Data records

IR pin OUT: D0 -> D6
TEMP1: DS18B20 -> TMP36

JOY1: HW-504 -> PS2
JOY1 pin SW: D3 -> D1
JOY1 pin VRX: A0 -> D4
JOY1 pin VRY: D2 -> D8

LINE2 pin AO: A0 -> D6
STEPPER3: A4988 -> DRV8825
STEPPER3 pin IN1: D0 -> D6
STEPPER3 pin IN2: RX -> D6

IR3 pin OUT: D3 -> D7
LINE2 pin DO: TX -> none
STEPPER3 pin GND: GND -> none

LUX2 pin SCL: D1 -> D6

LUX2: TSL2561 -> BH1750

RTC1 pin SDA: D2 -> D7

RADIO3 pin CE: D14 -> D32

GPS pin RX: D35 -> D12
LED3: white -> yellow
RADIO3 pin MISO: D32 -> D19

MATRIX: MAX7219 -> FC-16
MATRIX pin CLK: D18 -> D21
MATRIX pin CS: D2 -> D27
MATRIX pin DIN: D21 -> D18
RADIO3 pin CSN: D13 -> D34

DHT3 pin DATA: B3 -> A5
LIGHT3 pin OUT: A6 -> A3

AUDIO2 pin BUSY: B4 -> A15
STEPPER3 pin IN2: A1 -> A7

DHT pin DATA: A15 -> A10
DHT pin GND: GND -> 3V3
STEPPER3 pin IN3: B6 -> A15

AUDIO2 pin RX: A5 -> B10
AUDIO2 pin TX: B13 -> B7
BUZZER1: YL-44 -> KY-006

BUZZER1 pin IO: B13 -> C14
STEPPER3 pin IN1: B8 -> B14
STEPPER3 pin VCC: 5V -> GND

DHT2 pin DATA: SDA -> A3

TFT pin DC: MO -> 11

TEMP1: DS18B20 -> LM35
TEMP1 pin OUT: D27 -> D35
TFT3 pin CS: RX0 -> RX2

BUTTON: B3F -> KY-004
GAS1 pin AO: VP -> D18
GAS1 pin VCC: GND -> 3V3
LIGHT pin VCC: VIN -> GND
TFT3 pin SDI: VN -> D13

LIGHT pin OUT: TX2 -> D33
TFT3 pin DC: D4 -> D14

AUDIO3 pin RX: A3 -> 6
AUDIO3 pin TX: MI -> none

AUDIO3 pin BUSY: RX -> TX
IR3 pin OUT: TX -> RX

What to produce
Transcribe every record. Match each line exactly.

Exercise solution
IR pin OUT: D0 -> D6
TEMP1: DS18B20 -> TMP36

JOY1: HW-504 -> PS2
JOY1 pin SW: D3 -> D1
JOY1 pin VRX: A0 -> D4
JOY1 pin VRY: D2 -> D8

LINE2 pin AO: A0 -> D6
STEPPER3: A4988 -> DRV8825
STEPPER3 pin IN1: D0 -> D6
STEPPER3 pin IN2: RX -> D6

IR3 pin OUT: D3 -> D7
LINE2 pin DO: TX -> none
STEPPER3 pin GND: GND -> none

LUX2 pin SCL: D1 -> D6

LUX2: TSL2561 -> BH1750

RTC1 pin SDA: D2 -> D7

RADIO3 pin CE: D14 -> D32

GPS pin RX: D35 -> D12
LED3: white -> yellow
RADIO3 pin MISO: D32 -> D19

MATRIX: MAX7219 -> FC-16
MATRIX pin CLK: D18 -> D21
MATRIX pin CS: D2 -> D27
MATRIX pin DIN: D21 -> D18
RADIO3 pin CSN: D13 -> D34

DHT3 pin DATA: B3 -> A5
LIGHT3 pin OUT: A6 -> A3

AUDIO2 pin BUSY: B4 -> A15
STEPPER3 pin IN2: A1 -> A7

DHT pin DATA: A15 -> A10
DHT pin GND: GND -> 3V3
STEPPER3 pin IN3: B6 -> A15

AUDIO2 pin RX: A5 -> B10
AUDIO2 pin TX: B13 -> B7
BUZZER1: YL-44 -> KY-006

BUZZER1 pin IO: B13 -> C14
STEPPER3 pin IN1: B8 -> B14
STEPPER3 pin VCC: 5V -> GND

DHT2 pin DATA: SDA -> A3

TFT pin DC: MO -> 11

TEMP1: DS18B20 -> LM35
TEMP1 pin OUT: D27 -> D35
TFT3 pin CS: RX0 -> RX2

BUTTON: B3F -> KY-004
GAS1 pin AO: VP -> D18
GAS1 pin VCC: GND -> 3V3
LIGHT pin VCC: VIN -> GND
TFT3 pin SDI: VN -> D13

LIGHT pin OUT: TX2 -> D33
TFT3 pin DC: D4 -> D14

AUDIO3 pin RX: A3 -> 6
AUDIO3 pin TX: MI -> none

AUDIO3 pin BUSY: RX -> TX
IR3 pin OUT: TX -> RX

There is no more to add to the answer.